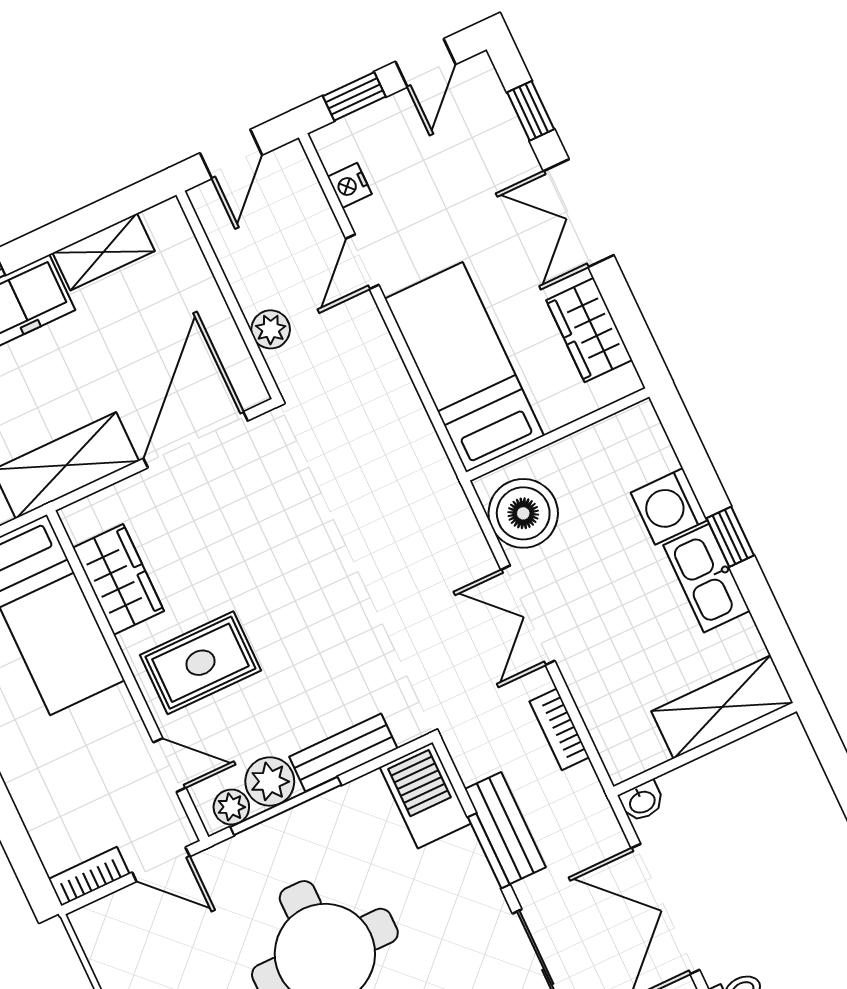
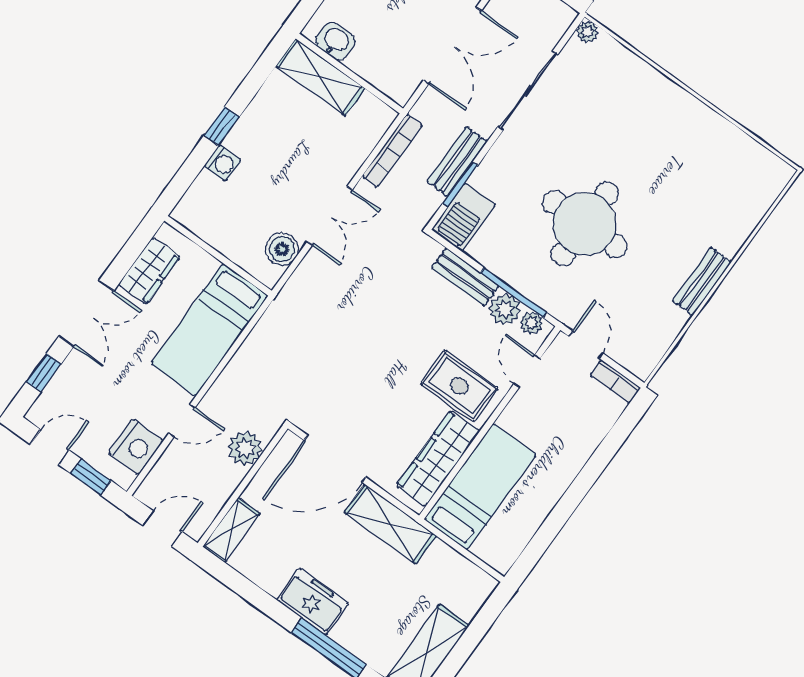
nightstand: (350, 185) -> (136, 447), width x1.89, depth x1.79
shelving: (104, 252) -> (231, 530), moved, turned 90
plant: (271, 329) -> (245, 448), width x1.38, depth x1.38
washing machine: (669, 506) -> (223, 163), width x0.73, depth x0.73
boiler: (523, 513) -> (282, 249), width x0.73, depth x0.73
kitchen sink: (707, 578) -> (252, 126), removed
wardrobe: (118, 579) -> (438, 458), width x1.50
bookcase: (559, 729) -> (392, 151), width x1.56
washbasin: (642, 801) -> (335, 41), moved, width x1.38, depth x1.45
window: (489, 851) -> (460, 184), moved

* * *

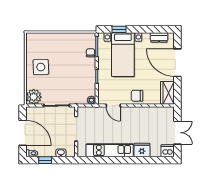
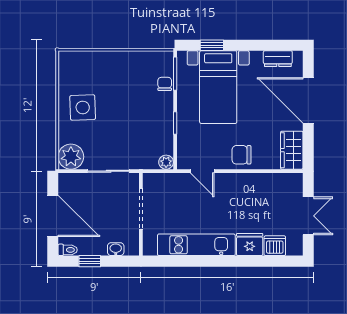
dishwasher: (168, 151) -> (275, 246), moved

...

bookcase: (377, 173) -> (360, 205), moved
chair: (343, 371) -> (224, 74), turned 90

**Exercise aim:**
Output exactly one stretch of the listing: from the line containing "washing machine: (669, 506)" through the line containing "window: (489, 851) -> (460, 184), moved", both end lines included.

**Task result:**
washing machine: (669, 506) -> (223, 163), width x0.73, depth x0.73
boiler: (523, 513) -> (282, 249), width x0.73, depth x0.73
kitchen sink: (707, 578) -> (252, 126), removed
wardrobe: (118, 579) -> (438, 458), width x1.50
bookcase: (559, 729) -> (392, 151), width x1.56
washbasin: (642, 801) -> (335, 41), moved, width x1.38, depth x1.45
window: (489, 851) -> (460, 184), moved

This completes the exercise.